==== SUPPLIED MATERIAL

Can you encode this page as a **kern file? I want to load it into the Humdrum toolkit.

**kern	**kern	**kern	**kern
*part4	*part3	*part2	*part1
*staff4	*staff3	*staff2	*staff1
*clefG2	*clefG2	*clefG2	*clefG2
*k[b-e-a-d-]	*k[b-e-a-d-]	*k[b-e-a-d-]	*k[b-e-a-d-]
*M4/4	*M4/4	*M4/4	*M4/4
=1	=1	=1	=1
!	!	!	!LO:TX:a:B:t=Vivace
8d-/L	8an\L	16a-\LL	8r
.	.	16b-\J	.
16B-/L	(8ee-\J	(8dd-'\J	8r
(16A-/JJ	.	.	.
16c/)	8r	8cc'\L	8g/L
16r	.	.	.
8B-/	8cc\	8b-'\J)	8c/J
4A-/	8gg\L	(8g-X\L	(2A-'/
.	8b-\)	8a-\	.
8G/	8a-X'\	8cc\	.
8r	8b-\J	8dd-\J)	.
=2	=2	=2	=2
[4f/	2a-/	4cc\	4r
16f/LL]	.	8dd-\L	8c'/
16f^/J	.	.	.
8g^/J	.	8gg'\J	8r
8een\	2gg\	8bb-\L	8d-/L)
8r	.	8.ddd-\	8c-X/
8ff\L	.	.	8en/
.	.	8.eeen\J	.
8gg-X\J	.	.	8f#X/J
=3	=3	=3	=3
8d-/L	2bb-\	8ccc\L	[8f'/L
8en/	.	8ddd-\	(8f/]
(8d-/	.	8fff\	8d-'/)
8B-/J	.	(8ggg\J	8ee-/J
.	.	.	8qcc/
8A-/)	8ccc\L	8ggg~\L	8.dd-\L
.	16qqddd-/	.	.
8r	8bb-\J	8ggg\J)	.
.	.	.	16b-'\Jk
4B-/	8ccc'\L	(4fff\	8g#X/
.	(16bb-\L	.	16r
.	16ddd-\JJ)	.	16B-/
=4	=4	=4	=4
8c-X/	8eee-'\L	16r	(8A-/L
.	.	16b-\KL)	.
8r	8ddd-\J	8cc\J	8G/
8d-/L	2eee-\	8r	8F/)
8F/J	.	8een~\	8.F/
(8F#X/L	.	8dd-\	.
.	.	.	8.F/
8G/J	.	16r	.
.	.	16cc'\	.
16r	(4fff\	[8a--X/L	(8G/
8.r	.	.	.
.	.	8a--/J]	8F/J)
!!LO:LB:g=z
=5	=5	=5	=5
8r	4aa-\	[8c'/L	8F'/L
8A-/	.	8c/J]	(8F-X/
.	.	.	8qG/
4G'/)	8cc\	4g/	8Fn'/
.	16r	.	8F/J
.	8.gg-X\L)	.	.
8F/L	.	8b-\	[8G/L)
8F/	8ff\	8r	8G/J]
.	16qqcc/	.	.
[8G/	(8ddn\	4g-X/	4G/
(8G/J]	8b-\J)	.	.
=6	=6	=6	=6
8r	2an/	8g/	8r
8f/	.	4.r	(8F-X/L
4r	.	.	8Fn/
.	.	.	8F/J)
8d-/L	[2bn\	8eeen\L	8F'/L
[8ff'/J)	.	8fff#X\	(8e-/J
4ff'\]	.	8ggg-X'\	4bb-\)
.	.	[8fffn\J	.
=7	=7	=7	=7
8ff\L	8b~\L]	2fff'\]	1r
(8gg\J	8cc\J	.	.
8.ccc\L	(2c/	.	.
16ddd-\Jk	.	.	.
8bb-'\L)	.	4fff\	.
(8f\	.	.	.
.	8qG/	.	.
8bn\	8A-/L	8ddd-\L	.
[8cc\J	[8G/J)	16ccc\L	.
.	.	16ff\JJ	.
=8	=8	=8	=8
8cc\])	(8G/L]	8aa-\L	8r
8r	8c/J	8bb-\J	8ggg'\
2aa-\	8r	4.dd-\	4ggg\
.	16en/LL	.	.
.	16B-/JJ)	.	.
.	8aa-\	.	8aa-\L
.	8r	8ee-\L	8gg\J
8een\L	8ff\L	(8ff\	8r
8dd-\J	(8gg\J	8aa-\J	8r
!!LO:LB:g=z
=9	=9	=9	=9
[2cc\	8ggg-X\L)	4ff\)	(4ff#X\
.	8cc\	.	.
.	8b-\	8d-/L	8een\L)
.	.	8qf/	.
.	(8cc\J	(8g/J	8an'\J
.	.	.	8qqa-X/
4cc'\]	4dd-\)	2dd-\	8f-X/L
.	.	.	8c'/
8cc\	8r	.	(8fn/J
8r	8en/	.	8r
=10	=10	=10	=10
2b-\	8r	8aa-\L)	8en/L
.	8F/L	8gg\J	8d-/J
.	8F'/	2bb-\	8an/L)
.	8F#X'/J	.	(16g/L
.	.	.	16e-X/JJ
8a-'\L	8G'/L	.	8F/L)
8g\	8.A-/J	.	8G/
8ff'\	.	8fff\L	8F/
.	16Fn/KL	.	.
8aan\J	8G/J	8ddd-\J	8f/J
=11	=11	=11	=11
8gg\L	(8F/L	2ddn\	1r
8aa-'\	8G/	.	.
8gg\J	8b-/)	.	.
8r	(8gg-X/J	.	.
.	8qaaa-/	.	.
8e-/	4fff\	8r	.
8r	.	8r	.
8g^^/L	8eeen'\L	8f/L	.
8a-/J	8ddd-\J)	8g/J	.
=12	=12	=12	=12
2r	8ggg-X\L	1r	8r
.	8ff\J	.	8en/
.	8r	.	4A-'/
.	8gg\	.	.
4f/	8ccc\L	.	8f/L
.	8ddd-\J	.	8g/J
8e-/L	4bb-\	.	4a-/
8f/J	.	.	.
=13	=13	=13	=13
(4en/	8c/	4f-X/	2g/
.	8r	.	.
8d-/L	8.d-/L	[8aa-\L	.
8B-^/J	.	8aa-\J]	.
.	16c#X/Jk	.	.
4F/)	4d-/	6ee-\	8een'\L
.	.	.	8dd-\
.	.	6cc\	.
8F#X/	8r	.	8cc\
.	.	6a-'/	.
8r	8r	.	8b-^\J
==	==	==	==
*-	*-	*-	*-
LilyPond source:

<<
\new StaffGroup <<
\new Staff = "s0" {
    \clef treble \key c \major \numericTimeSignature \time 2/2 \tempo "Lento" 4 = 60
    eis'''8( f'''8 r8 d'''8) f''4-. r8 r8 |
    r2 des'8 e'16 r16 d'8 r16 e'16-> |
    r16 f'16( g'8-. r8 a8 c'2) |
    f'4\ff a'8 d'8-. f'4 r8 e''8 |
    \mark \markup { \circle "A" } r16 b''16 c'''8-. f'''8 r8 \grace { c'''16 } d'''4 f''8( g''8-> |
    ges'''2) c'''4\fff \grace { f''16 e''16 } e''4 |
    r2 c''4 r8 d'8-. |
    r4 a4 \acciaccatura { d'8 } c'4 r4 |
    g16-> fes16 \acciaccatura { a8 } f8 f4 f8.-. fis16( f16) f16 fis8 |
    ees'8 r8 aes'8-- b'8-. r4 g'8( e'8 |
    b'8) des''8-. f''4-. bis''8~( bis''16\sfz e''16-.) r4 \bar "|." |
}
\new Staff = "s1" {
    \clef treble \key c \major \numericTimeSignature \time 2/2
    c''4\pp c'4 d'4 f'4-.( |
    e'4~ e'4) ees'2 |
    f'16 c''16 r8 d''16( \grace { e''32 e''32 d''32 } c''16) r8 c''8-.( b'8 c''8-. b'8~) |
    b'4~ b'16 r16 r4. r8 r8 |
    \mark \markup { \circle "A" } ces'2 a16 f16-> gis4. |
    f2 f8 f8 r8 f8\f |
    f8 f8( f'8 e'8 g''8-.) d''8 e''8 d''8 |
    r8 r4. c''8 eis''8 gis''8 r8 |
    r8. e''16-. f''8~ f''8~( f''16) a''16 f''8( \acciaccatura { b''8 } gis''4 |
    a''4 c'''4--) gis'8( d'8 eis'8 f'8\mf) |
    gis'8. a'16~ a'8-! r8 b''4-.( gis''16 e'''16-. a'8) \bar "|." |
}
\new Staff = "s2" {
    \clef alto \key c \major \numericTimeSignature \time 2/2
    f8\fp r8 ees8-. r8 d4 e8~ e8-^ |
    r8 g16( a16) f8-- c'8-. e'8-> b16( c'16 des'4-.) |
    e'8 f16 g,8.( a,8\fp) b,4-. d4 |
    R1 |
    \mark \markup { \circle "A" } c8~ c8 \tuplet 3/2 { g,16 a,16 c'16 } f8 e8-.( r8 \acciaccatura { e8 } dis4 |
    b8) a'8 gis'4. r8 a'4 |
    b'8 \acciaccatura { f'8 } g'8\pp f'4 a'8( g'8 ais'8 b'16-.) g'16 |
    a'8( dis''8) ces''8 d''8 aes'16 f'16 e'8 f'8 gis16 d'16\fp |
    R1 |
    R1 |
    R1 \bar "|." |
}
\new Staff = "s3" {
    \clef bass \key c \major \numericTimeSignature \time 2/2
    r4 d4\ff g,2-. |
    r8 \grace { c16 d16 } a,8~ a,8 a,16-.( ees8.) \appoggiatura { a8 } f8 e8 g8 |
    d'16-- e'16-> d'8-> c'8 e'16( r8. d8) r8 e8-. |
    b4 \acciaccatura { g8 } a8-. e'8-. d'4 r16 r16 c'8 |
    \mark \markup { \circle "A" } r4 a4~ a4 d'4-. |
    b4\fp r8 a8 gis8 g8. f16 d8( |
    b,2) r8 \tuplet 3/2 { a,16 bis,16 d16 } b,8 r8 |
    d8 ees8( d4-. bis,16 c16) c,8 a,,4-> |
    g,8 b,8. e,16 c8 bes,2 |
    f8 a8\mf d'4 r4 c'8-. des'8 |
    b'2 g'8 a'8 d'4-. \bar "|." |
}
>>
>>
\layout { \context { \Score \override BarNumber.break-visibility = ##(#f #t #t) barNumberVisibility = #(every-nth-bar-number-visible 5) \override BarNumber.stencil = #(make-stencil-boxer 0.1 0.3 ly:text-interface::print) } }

========

- **GIVEN INSTRUCTION**
Report every line in the rows above that contains the string "circle", copying each line in full. The match is case-sensitive.

- **RESPONSE**
    \mark \markup { \circle "A" } r16 b''16 c'''8-. f'''8 r8 \grace { c'''16 } d'''4 f''8( g''8-> |
    \mark \markup { \circle "A" } ces'2 a16 f16-> gis4. |
    \mark \markup { \circle "A" } c8~ c8 \tuplet 3/2 { g,16 a,16 c'16 } f8 e8-.( r8 \acciaccatura { e8 } dis4 |
    \mark \markup { \circle "A" } r4 a4~ a4 d'4-. |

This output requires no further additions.